Copy exactly, beginning with the line holding "POT2 pin GND: GND -> none" and ending with the final line of the data beneath this task; copy nothing else, and leave out every picture.

**EXERCISE DATA**.
◇ ◇ ◇ ◇ ◇
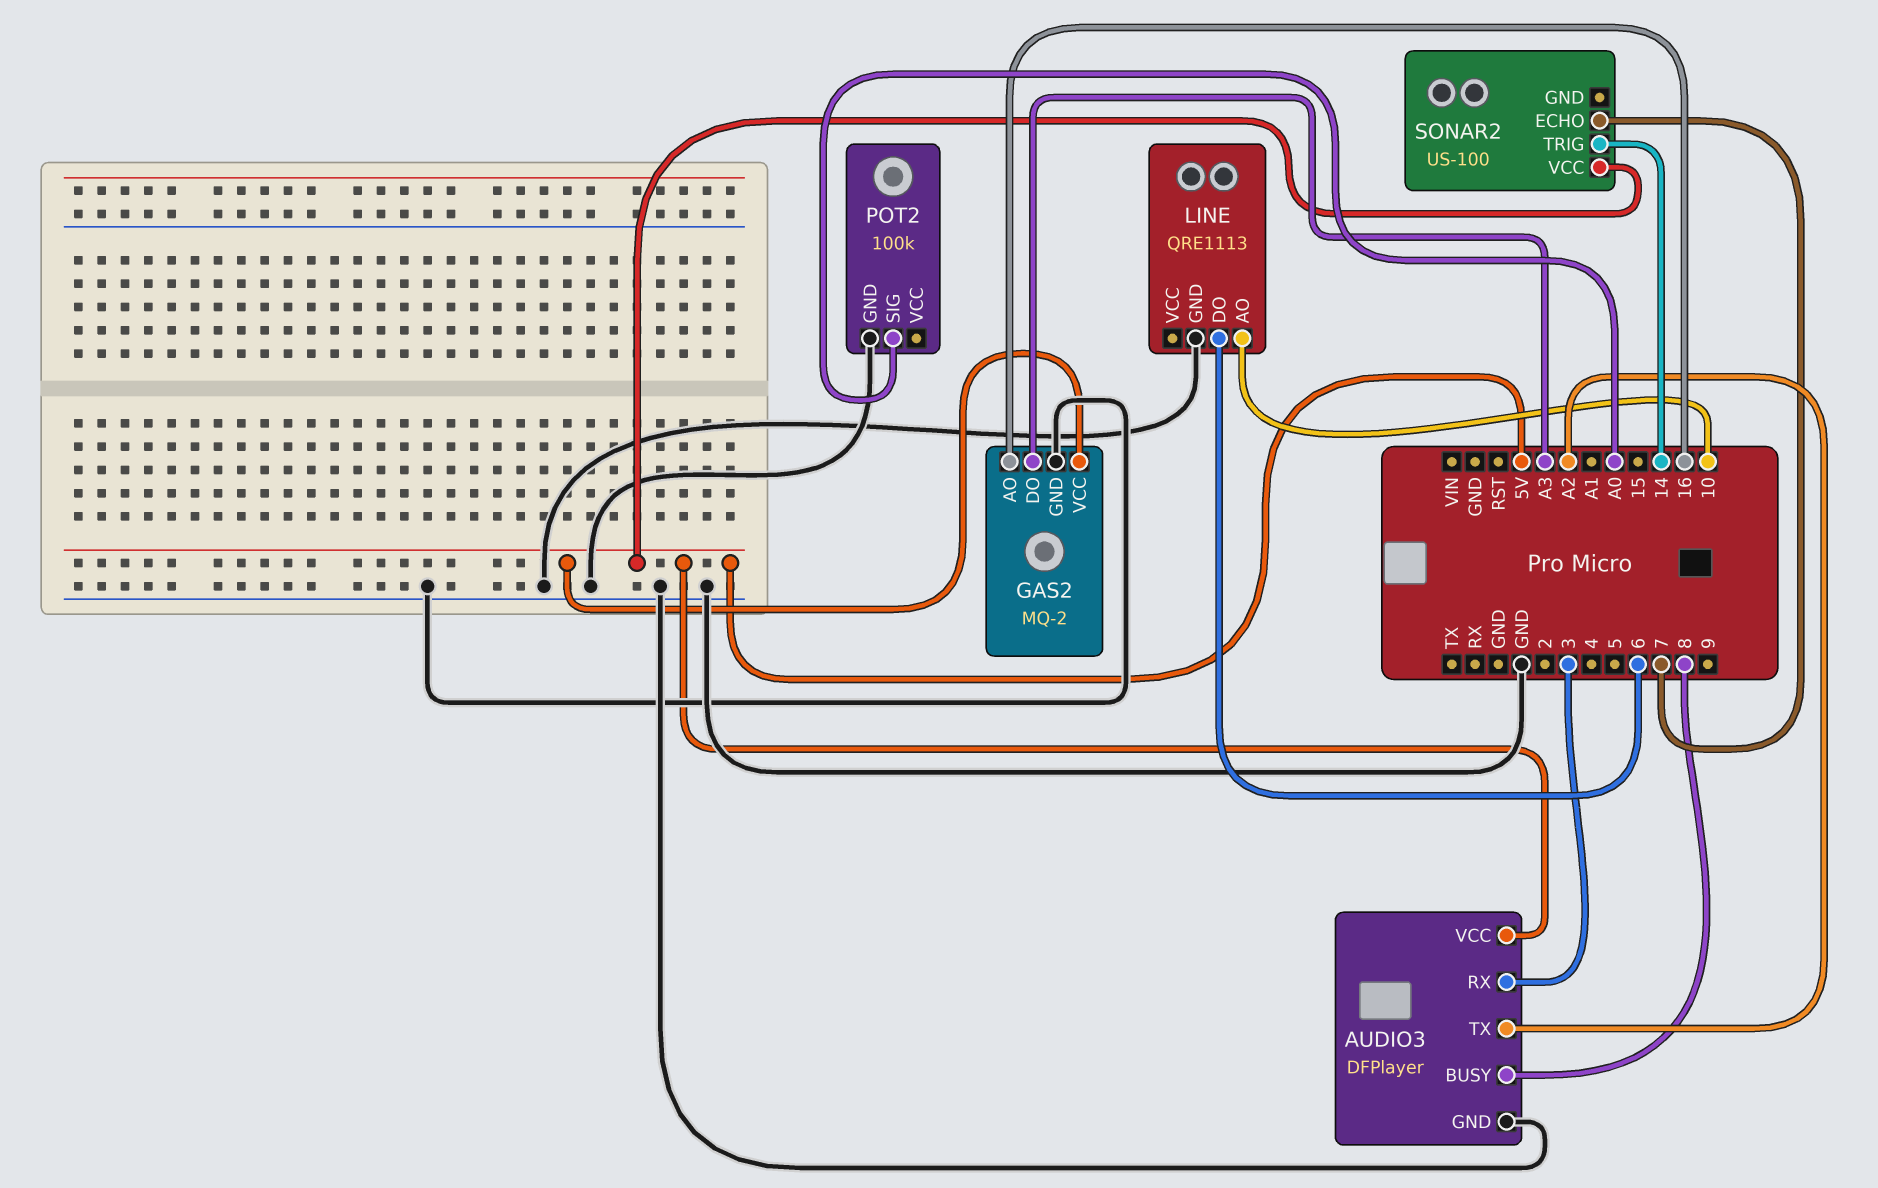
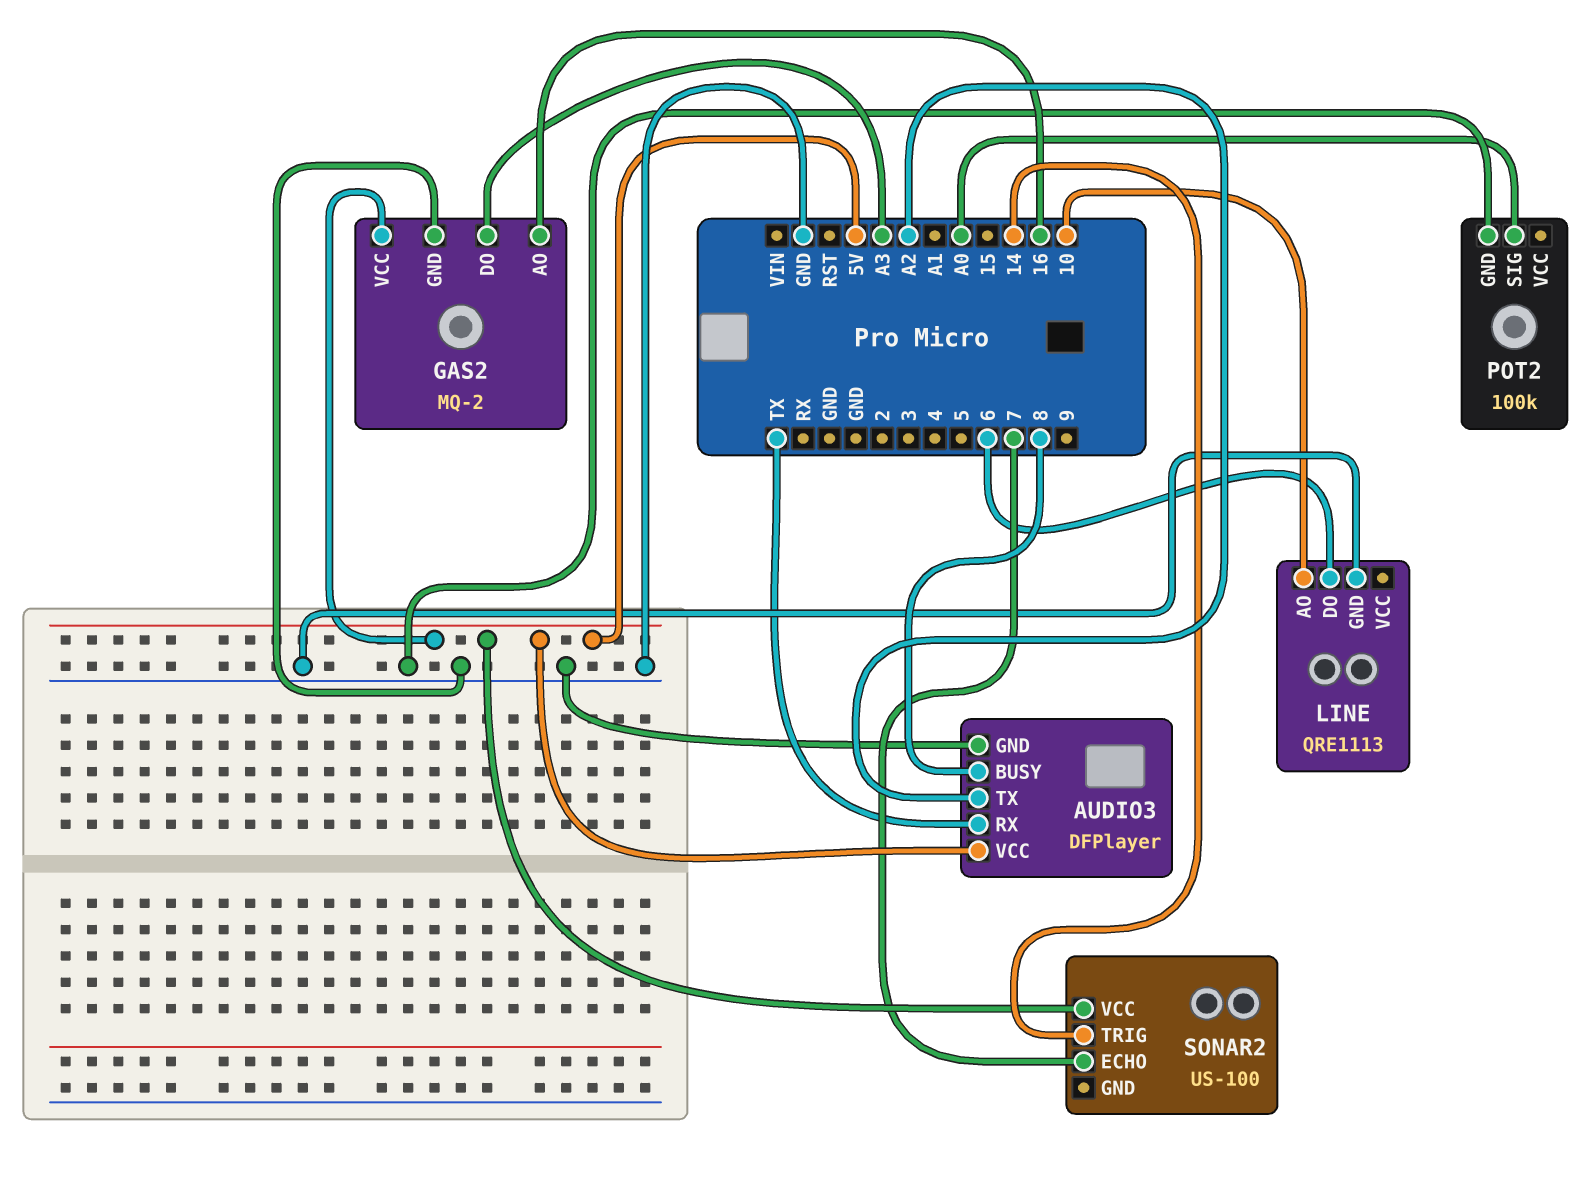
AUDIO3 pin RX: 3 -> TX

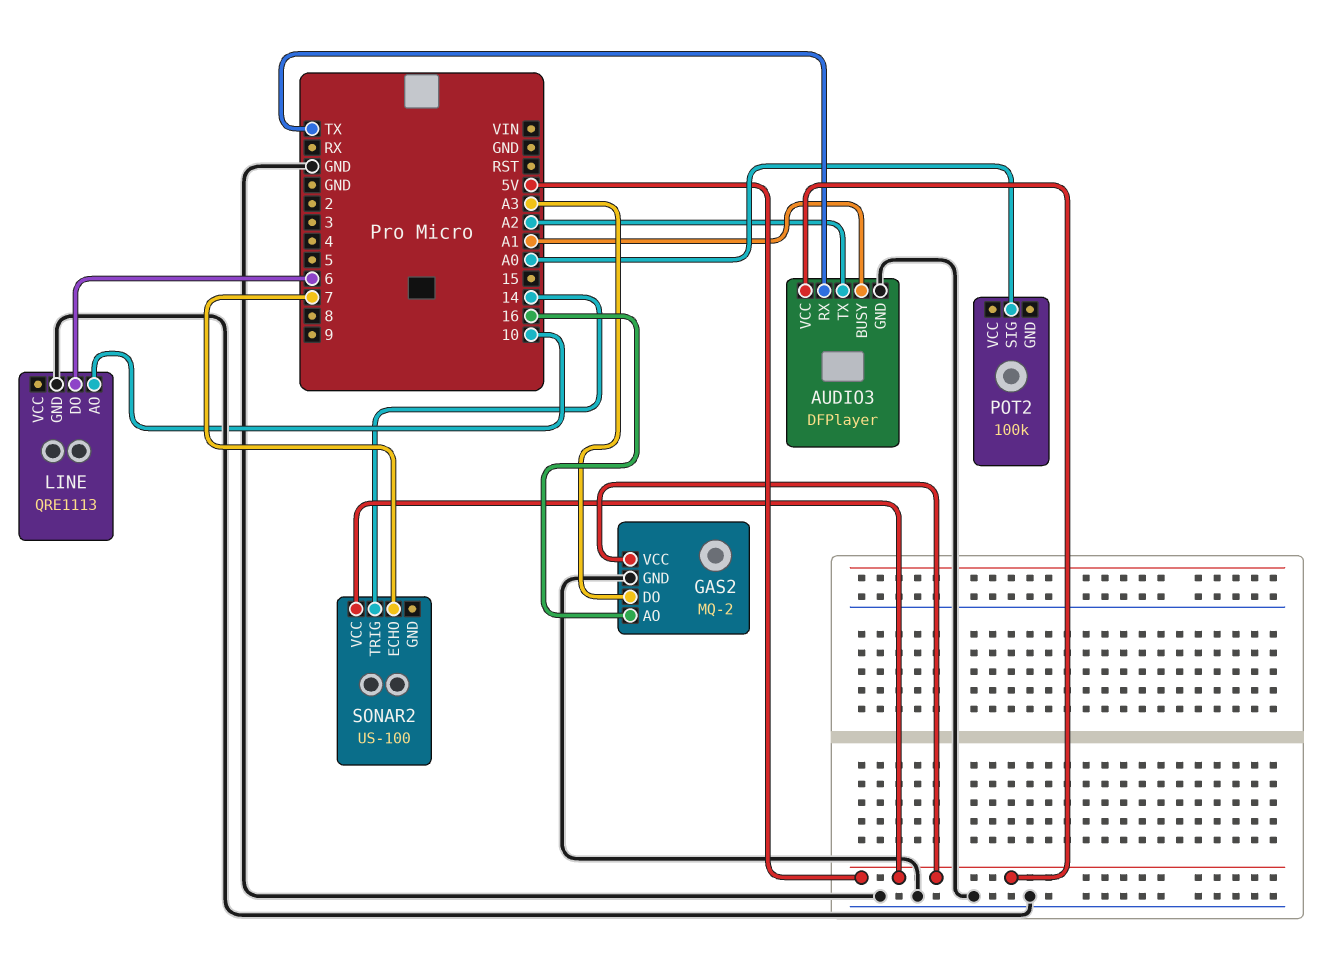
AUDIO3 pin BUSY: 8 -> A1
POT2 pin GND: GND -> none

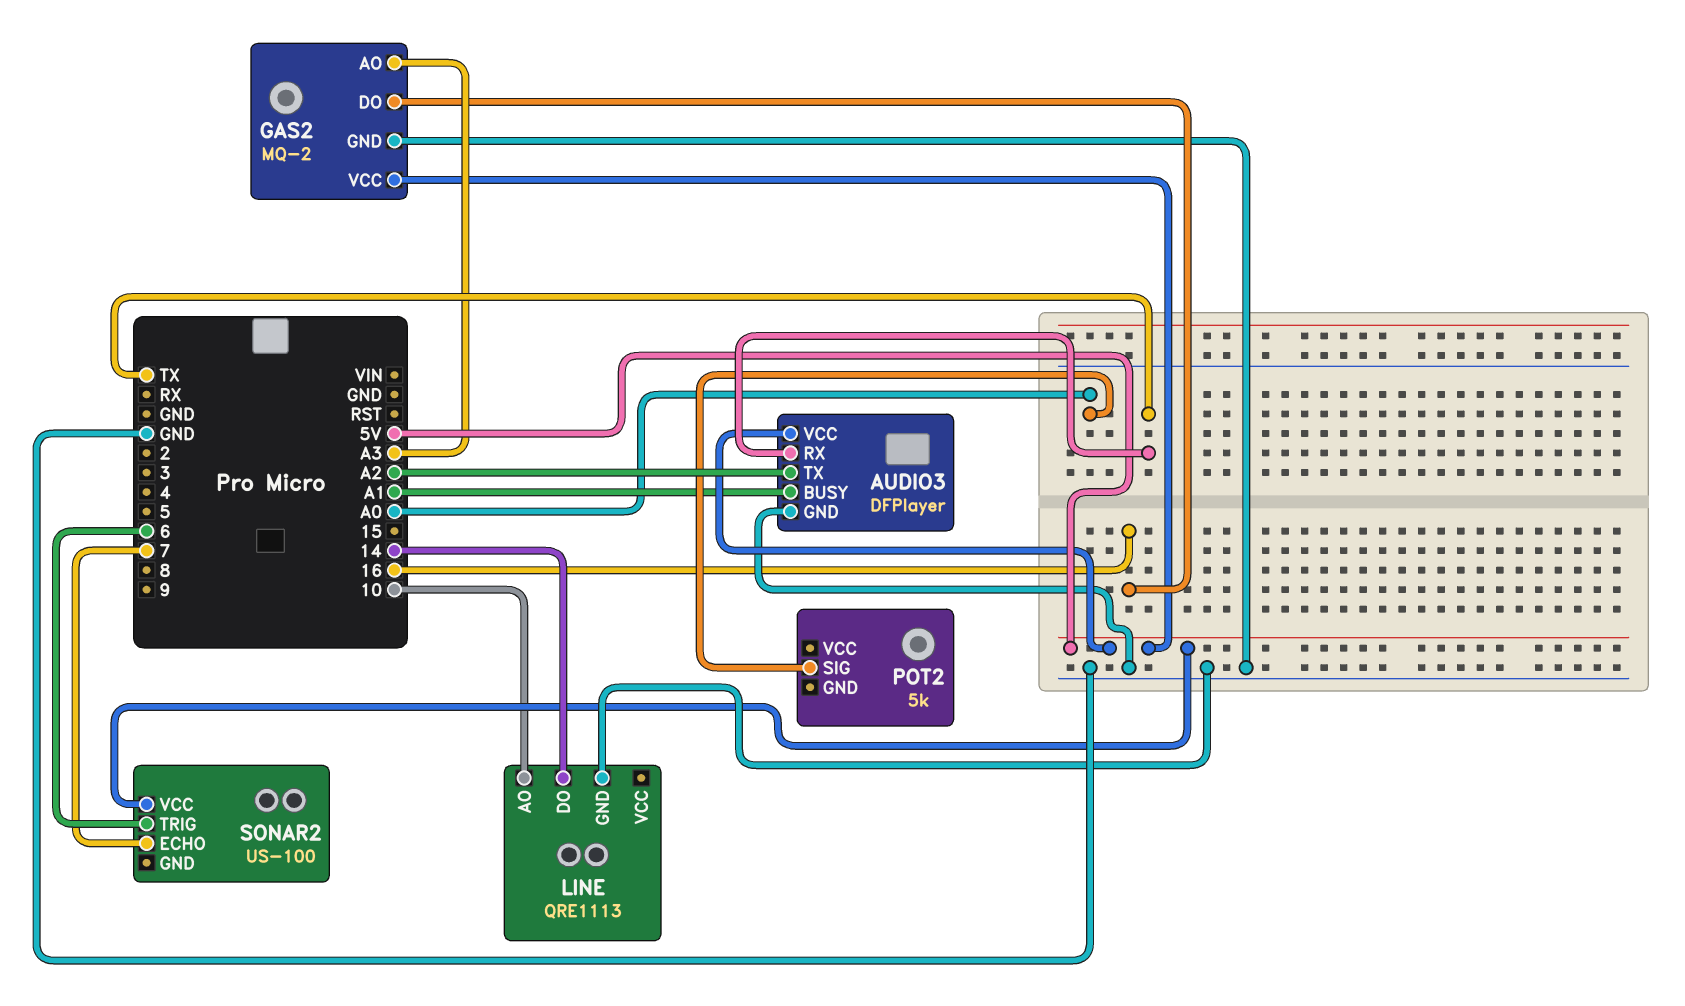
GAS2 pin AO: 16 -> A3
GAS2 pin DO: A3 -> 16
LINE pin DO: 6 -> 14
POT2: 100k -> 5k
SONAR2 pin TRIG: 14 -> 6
◇ ◇ ◇ ◇ ◇
**ANSWER SPACE**.
POT2 pin GND: GND -> none

GAS2 pin AO: 16 -> A3
GAS2 pin DO: A3 -> 16
LINE pin DO: 6 -> 14
POT2: 100k -> 5k
SONAR2 pin TRIG: 14 -> 6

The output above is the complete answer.